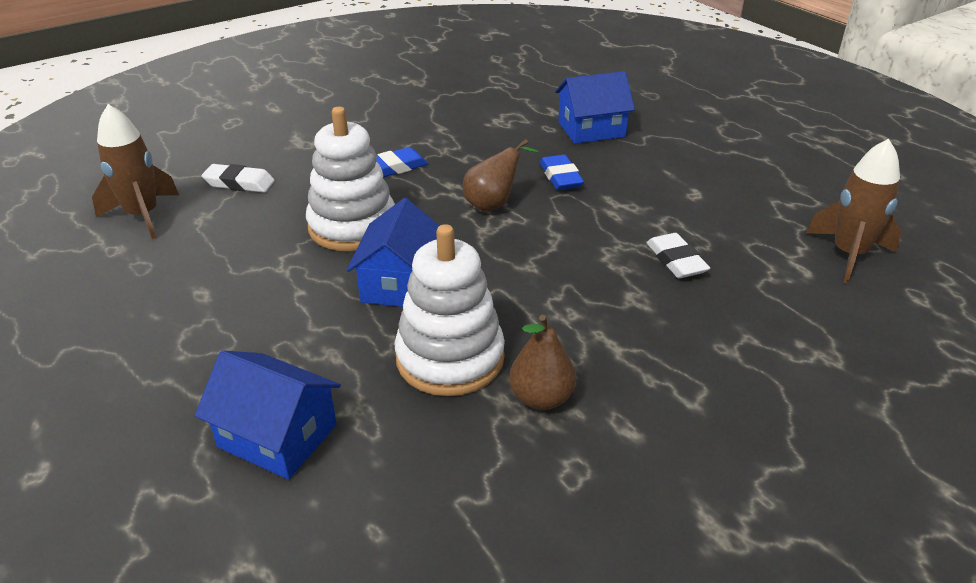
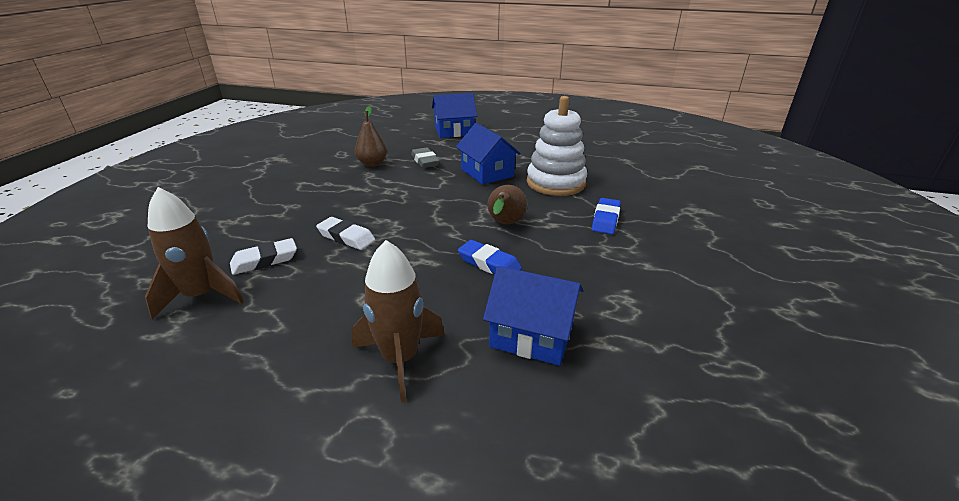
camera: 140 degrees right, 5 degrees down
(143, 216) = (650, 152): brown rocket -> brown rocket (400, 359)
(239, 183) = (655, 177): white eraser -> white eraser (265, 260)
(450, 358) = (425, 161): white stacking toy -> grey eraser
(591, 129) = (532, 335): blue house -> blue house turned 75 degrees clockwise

★ ★ ★ ★

Sift through the material above and copy the lines that contain the word "degrees".

camera: 140 degrees right, 5 degrees down
(591, 129) = (532, 335): blue house -> blue house turned 75 degrees clockwise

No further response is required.